◆ Data in this exercise
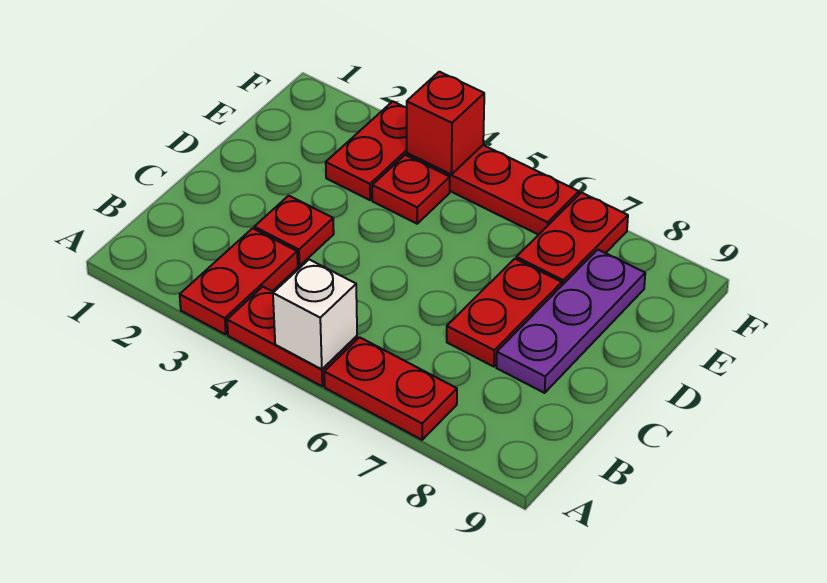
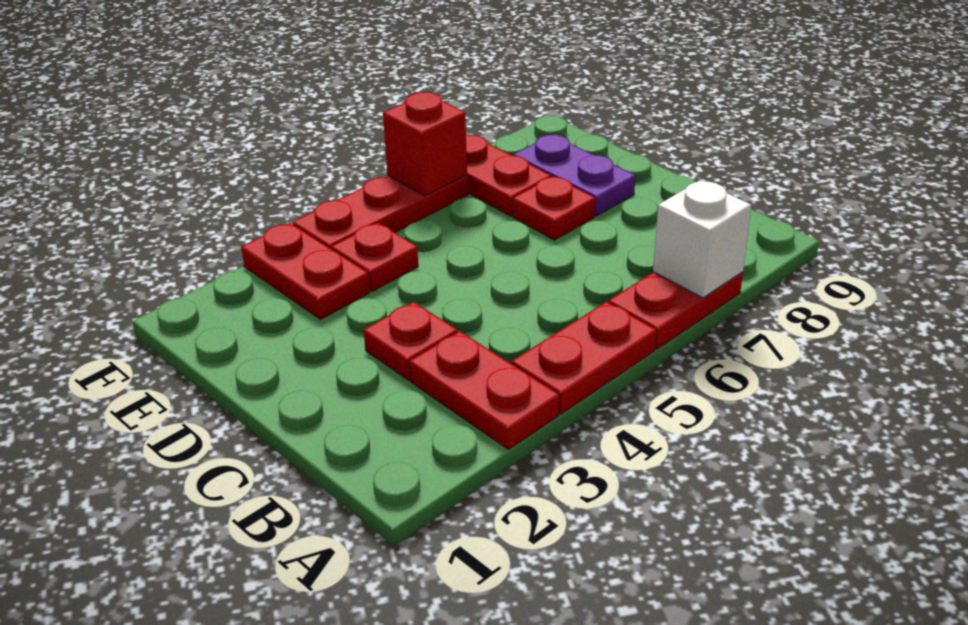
white brick A5 level 2 -> white brick A7 level 2
red plate C7:D7 level 1 -> red plate D7 level 1
purple plate C8:E8 level 1 -> purple plate D8:E8 level 1
red brick F4 level 2 -> red brick F6 level 2

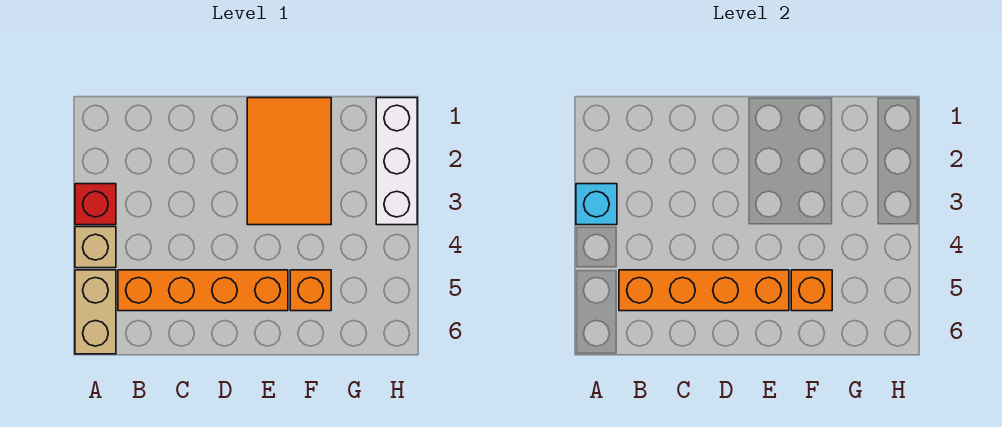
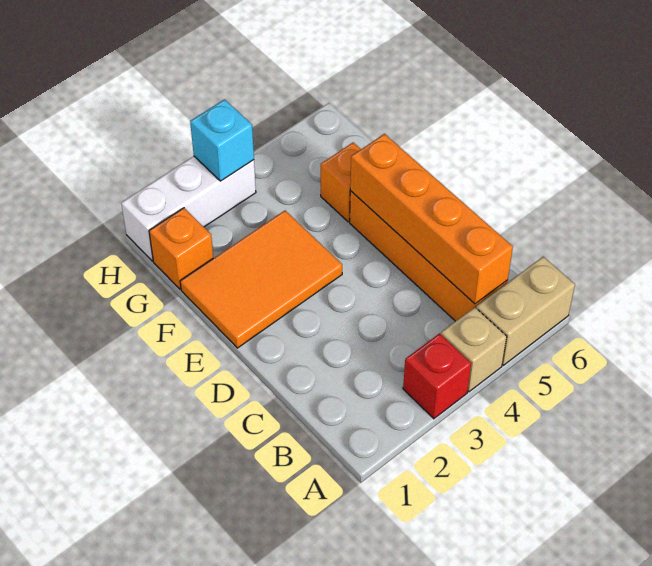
cyan brick A3 level 2 -> cyan brick H3 level 2
orange brick F5 level 2 -> orange brick G1 level 1

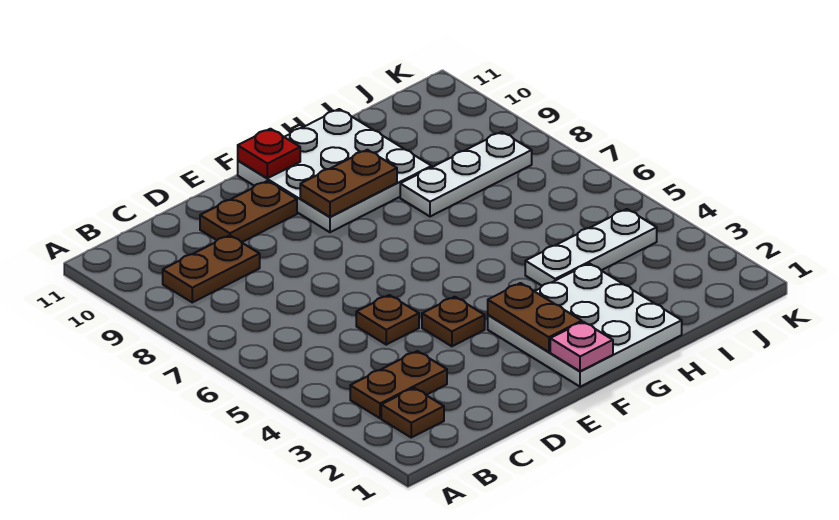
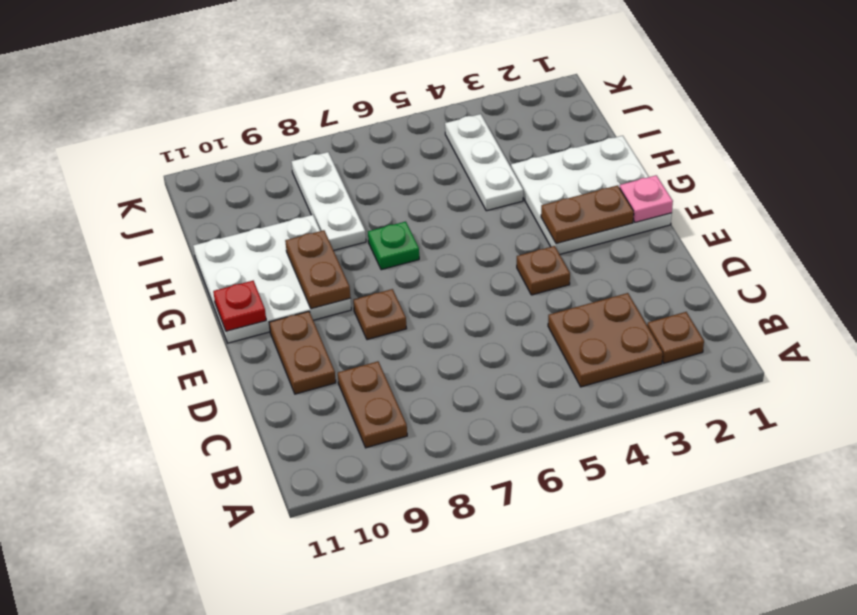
brown plate B3:C3 level 1 -> brown plate B3:C4 level 1
brown plate D5 level 1 -> brown plate E8 level 1
none -> green plate G7 level 1

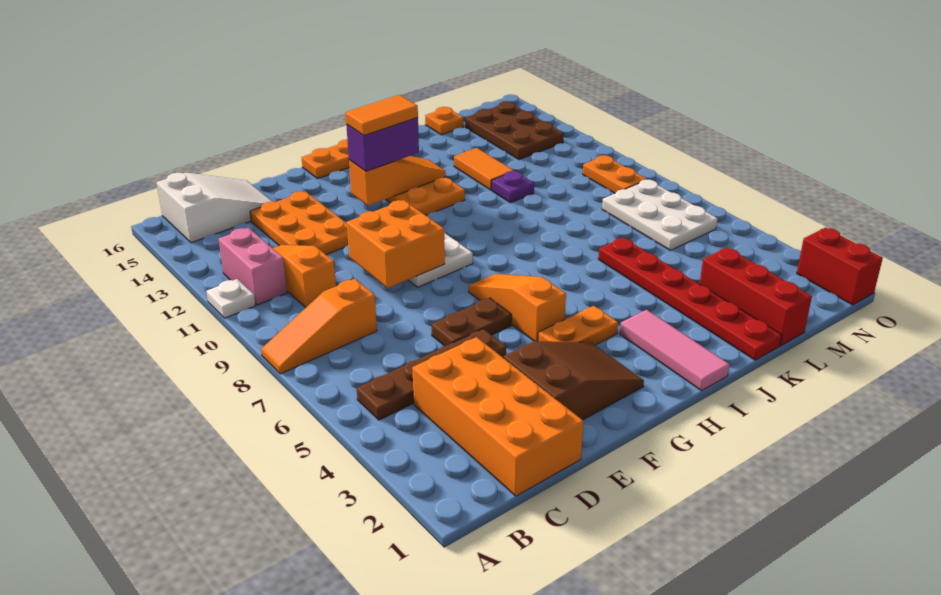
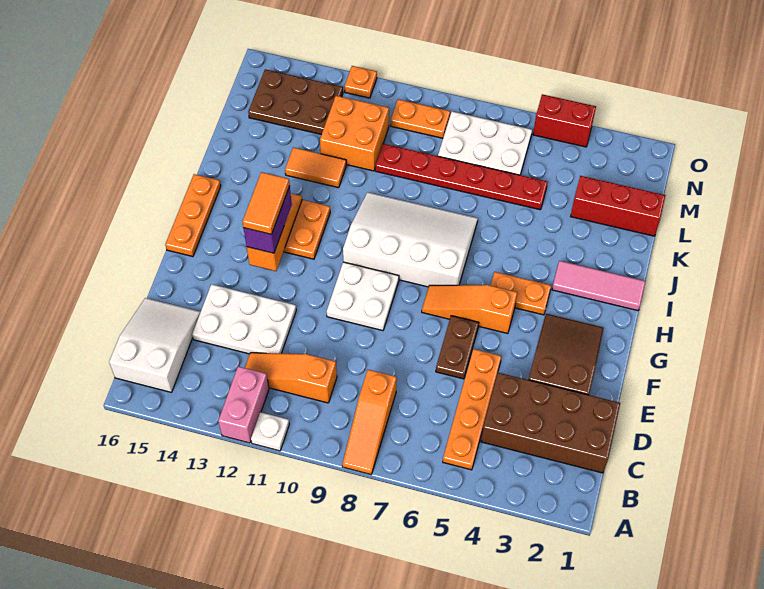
brown plate B5:E5 level 1 -> orange plate B5:E5 level 1
pink brick B11:B12 level 1 -> pink brick A12:B12 level 1
orange brick C1:D4 level 1 -> brown brick C1:D4 level 1
orange plate D12:E14 level 1 -> white plate D12:E14 level 1
orange brick E9:F10 level 2 -> orange brick L11:M12 level 1
orange plate G4:H4 level 1 -> orange plate H4:H5 level 1
none -> white slope H7:J10 level 1 top H
red plate K1:K6 level 1 -> red plate L5:L10 level 1
purple plate K11 level 1 -> none
orange plate L16 level 1 -> orange plate O12 level 1
red brick O1:O2 level 1 -> red brick O4:O5 level 1

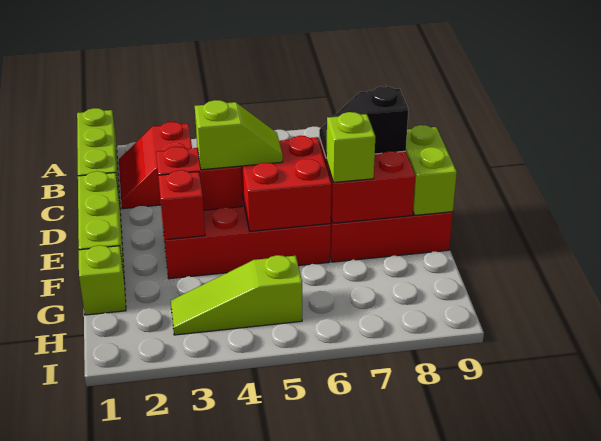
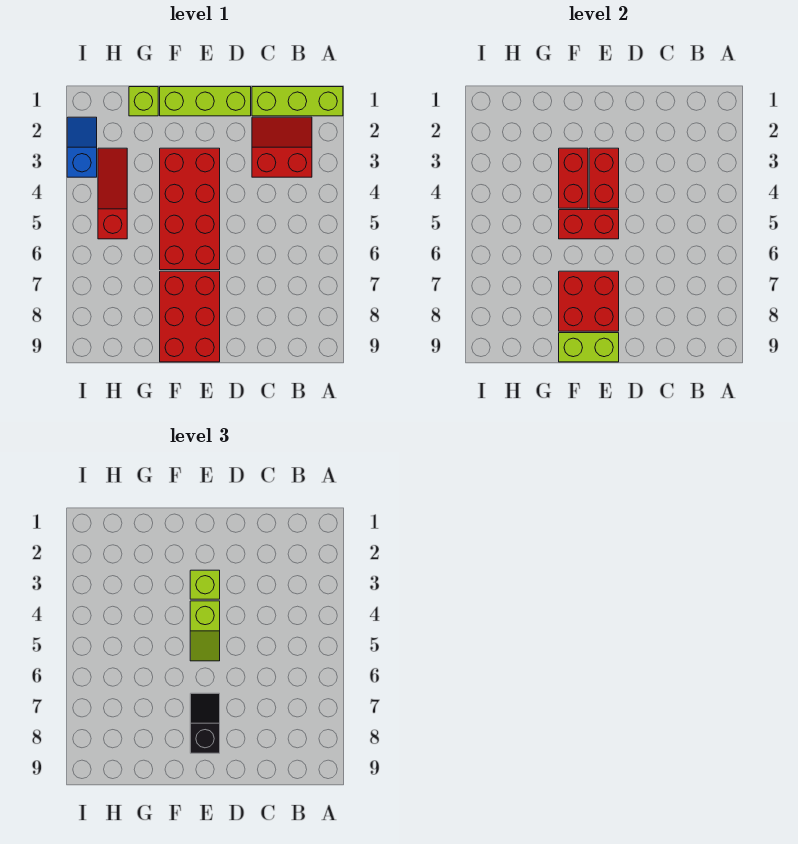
red brick E5:F6 level 2 -> red brick E5:F5 level 2
red brick F3 level 2 -> red brick F3:F4 level 2
lime brick F7 level 3 -> lime brick E3 level 3
lime slope H3:H5 level 1 top 5 -> red slope H3:H5 level 1 top 5
none -> blue slope I2:I3 level 1 top 3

◆ About this exercise
Retype, without any change, the lines from the one containing "red brick F3 level" through the final line of the material above, and no others.

◆ Response to the exercise
red brick F3 level 2 -> red brick F3:F4 level 2
lime brick F7 level 3 -> lime brick E3 level 3
lime slope H3:H5 level 1 top 5 -> red slope H3:H5 level 1 top 5
none -> blue slope I2:I3 level 1 top 3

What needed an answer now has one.